Your instructions:
Every line below is to be quoted exactly, with nothing added or dropped.
Records for processing Start Marker
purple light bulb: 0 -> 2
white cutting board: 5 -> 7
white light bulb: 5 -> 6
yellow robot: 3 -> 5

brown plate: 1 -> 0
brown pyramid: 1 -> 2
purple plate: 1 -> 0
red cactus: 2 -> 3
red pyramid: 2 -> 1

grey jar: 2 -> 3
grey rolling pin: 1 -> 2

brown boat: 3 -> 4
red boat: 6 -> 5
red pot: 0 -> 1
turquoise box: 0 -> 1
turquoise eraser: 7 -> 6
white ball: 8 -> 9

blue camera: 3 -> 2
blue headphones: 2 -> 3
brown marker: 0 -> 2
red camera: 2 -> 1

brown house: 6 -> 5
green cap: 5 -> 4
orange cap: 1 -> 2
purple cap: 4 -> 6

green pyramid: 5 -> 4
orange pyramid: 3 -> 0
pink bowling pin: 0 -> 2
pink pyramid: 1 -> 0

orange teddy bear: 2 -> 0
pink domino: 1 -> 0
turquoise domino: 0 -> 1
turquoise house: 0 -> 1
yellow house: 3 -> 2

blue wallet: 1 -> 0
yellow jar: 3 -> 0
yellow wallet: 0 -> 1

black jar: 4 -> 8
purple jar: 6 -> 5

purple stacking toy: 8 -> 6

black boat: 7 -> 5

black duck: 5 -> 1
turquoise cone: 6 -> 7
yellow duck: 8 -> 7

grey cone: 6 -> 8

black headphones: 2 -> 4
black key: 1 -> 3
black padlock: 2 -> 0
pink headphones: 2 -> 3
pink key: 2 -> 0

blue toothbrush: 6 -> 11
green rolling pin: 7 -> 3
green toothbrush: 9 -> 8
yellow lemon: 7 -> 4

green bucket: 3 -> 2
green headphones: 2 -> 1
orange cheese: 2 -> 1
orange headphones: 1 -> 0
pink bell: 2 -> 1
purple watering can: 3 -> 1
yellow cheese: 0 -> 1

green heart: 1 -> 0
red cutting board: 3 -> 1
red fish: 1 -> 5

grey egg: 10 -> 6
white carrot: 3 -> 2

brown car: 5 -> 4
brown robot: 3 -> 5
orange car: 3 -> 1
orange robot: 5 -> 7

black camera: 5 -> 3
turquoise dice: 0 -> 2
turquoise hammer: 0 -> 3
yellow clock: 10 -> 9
Records for processing End Marker
Answer to the exercise:
purple light bulb: 0 -> 2
white cutting board: 5 -> 7
white light bulb: 5 -> 6
yellow robot: 3 -> 5

brown plate: 1 -> 0
brown pyramid: 1 -> 2
purple plate: 1 -> 0
red cactus: 2 -> 3
red pyramid: 2 -> 1

grey jar: 2 -> 3
grey rolling pin: 1 -> 2

brown boat: 3 -> 4
red boat: 6 -> 5
red pot: 0 -> 1
turquoise box: 0 -> 1
turquoise eraser: 7 -> 6
white ball: 8 -> 9

blue camera: 3 -> 2
blue headphones: 2 -> 3
brown marker: 0 -> 2
red camera: 2 -> 1

brown house: 6 -> 5
green cap: 5 -> 4
orange cap: 1 -> 2
purple cap: 4 -> 6

green pyramid: 5 -> 4
orange pyramid: 3 -> 0
pink bowling pin: 0 -> 2
pink pyramid: 1 -> 0

orange teddy bear: 2 -> 0
pink domino: 1 -> 0
turquoise domino: 0 -> 1
turquoise house: 0 -> 1
yellow house: 3 -> 2

blue wallet: 1 -> 0
yellow jar: 3 -> 0
yellow wallet: 0 -> 1

black jar: 4 -> 8
purple jar: 6 -> 5

purple stacking toy: 8 -> 6

black boat: 7 -> 5

black duck: 5 -> 1
turquoise cone: 6 -> 7
yellow duck: 8 -> 7

grey cone: 6 -> 8

black headphones: 2 -> 4
black key: 1 -> 3
black padlock: 2 -> 0
pink headphones: 2 -> 3
pink key: 2 -> 0

blue toothbrush: 6 -> 11
green rolling pin: 7 -> 3
green toothbrush: 9 -> 8
yellow lemon: 7 -> 4

green bucket: 3 -> 2
green headphones: 2 -> 1
orange cheese: 2 -> 1
orange headphones: 1 -> 0
pink bell: 2 -> 1
purple watering can: 3 -> 1
yellow cheese: 0 -> 1

green heart: 1 -> 0
red cutting board: 3 -> 1
red fish: 1 -> 5

grey egg: 10 -> 6
white carrot: 3 -> 2

brown car: 5 -> 4
brown robot: 3 -> 5
orange car: 3 -> 1
orange robot: 5 -> 7

black camera: 5 -> 3
turquoise dice: 0 -> 2
turquoise hammer: 0 -> 3
yellow clock: 10 -> 9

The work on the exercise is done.